What needs to be done: Take from the material every line that contains the word "light".
[[ Working data, beginning ]]
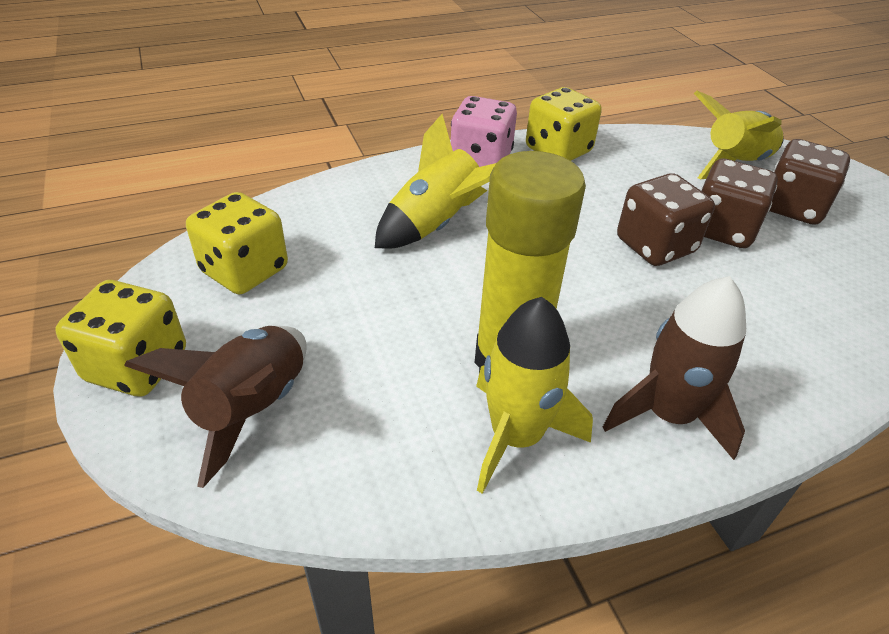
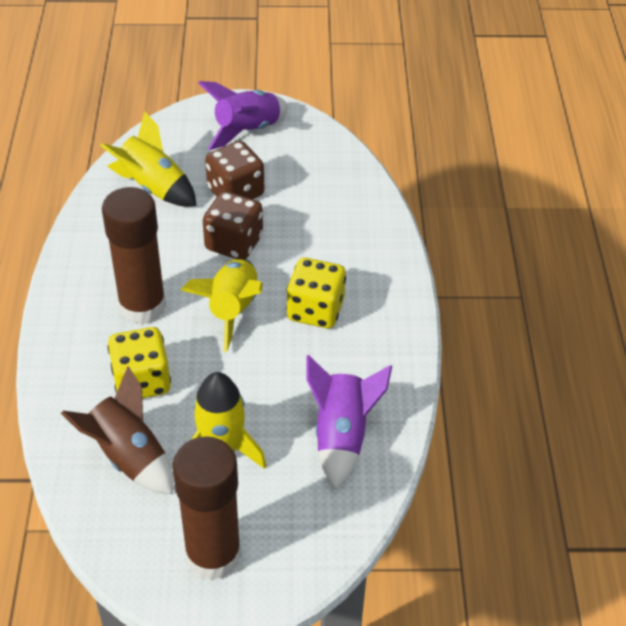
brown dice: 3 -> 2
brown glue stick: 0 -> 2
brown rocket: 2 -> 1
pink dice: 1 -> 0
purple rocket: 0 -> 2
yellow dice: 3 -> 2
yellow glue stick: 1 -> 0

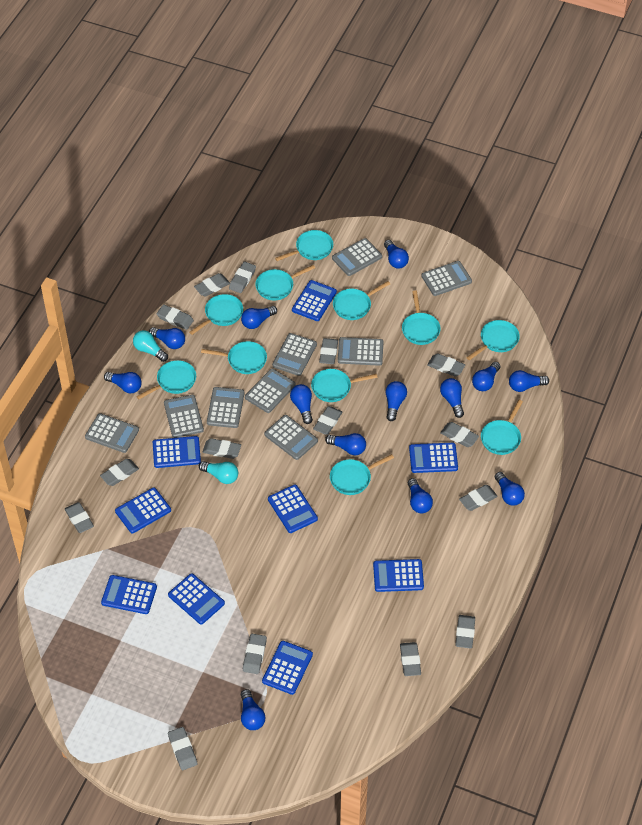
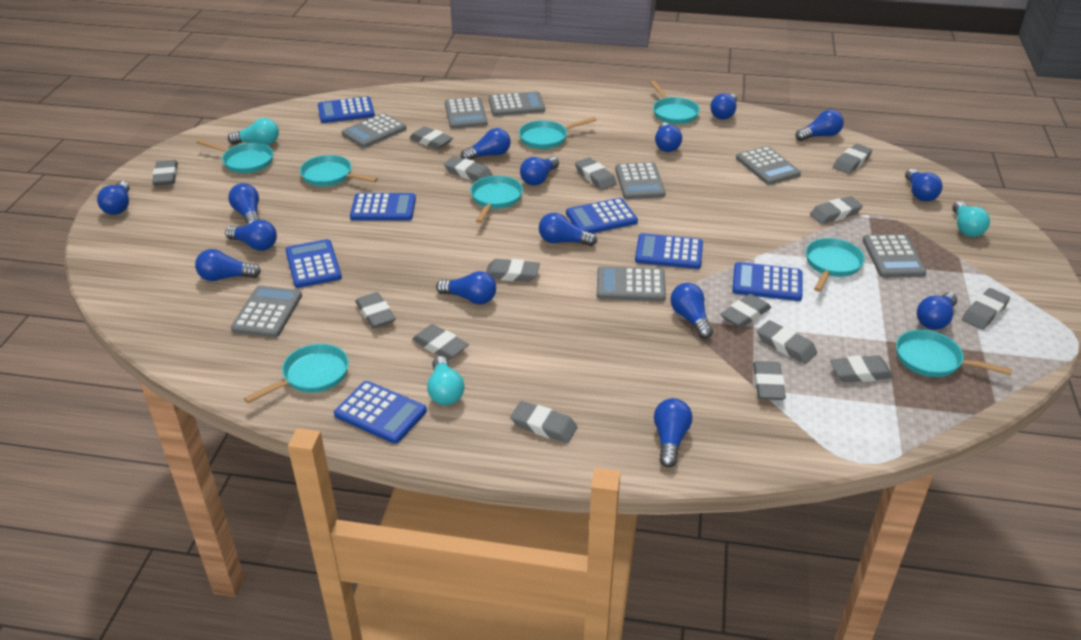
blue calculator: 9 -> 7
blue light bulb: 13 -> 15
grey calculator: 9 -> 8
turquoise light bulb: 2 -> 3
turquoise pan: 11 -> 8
[[ Working data, end ]]
Written answer:
blue light bulb: 13 -> 15
turquoise light bulb: 2 -> 3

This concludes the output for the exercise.